RECORDS PROVIDED →
..............................

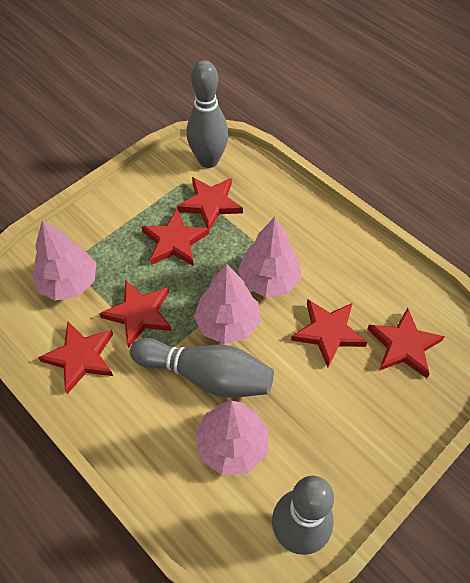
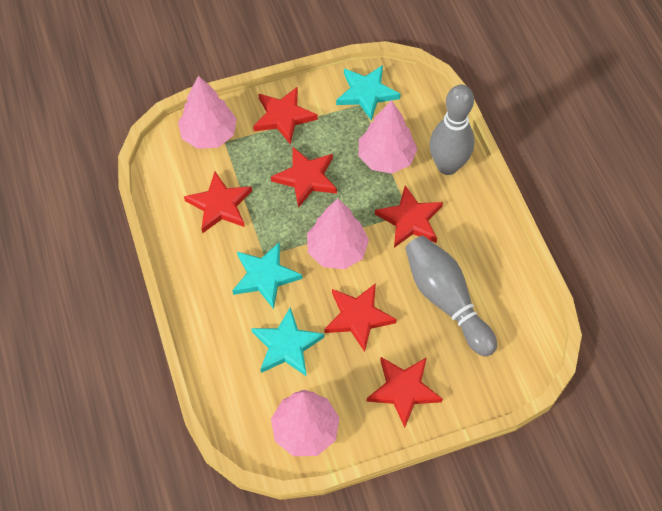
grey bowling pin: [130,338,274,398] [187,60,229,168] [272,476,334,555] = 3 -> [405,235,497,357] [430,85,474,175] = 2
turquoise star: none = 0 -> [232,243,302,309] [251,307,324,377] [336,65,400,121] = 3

..............................

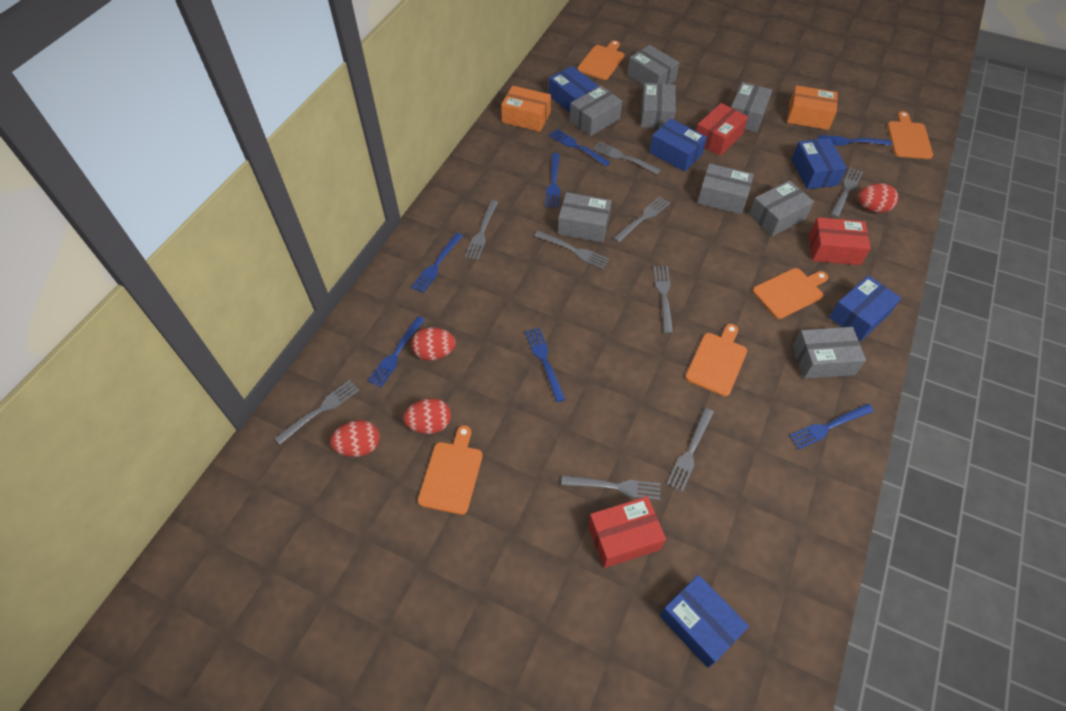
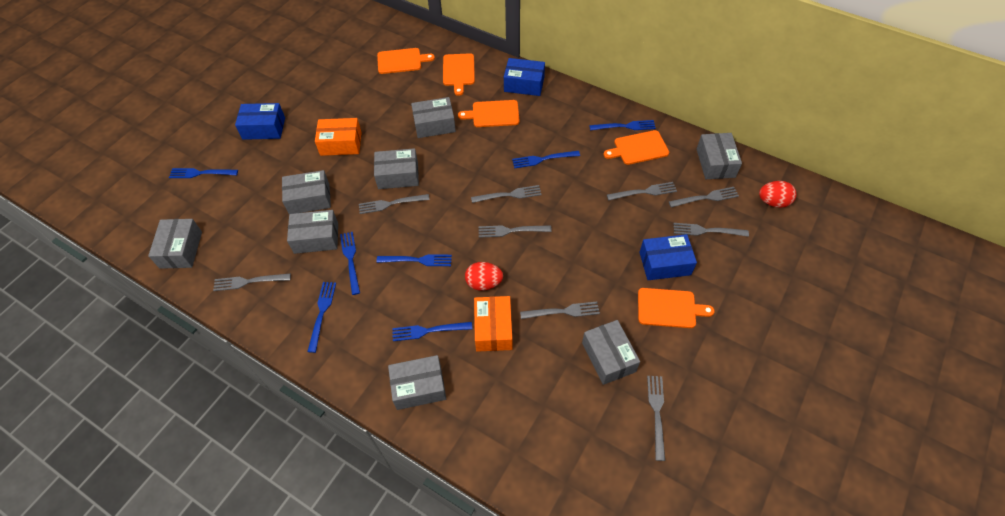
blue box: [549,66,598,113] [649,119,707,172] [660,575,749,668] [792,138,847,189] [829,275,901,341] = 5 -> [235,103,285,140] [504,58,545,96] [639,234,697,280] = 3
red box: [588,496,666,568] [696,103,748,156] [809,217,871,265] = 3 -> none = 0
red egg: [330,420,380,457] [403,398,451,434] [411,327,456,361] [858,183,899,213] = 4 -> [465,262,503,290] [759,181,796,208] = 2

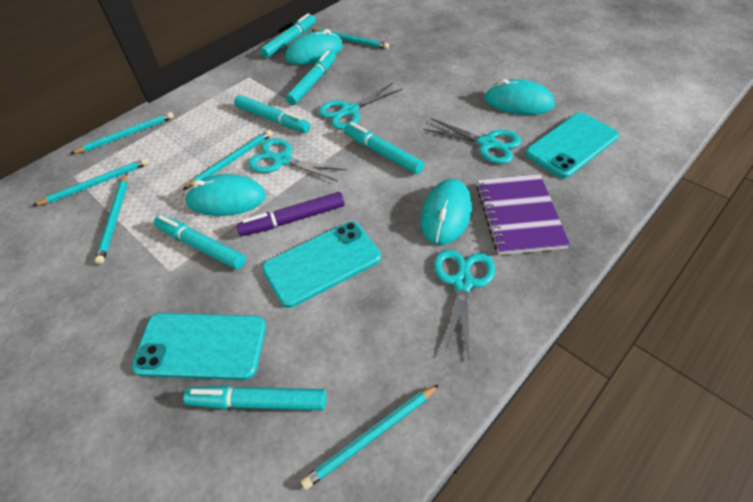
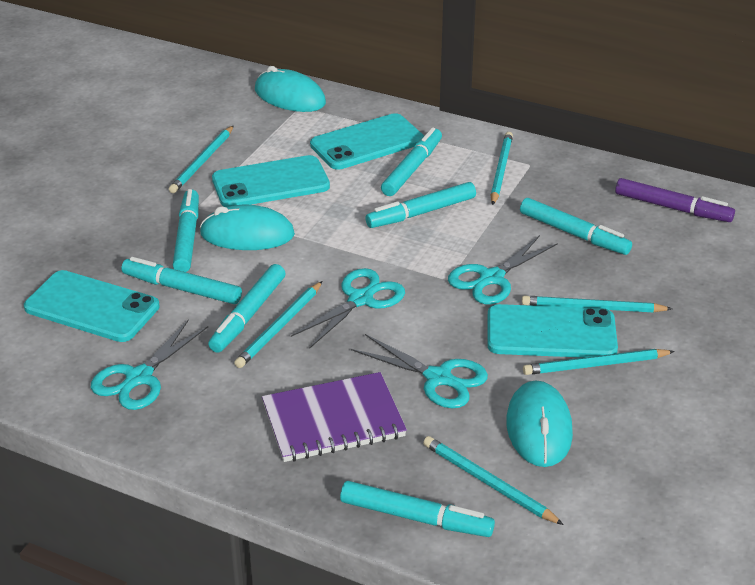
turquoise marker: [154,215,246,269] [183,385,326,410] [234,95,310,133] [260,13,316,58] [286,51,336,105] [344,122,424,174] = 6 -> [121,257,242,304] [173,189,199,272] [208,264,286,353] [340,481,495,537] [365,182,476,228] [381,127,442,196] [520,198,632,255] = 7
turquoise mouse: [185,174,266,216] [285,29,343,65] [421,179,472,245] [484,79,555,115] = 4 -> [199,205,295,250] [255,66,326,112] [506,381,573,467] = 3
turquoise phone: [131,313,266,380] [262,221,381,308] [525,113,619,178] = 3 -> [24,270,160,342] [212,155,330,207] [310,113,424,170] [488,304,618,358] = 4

..............................

TASK STATEMENT →
Each line in the data that has the word "none" counts once; state how many such lines there are, without comment.

RESPONSE TO THIS TASK →
2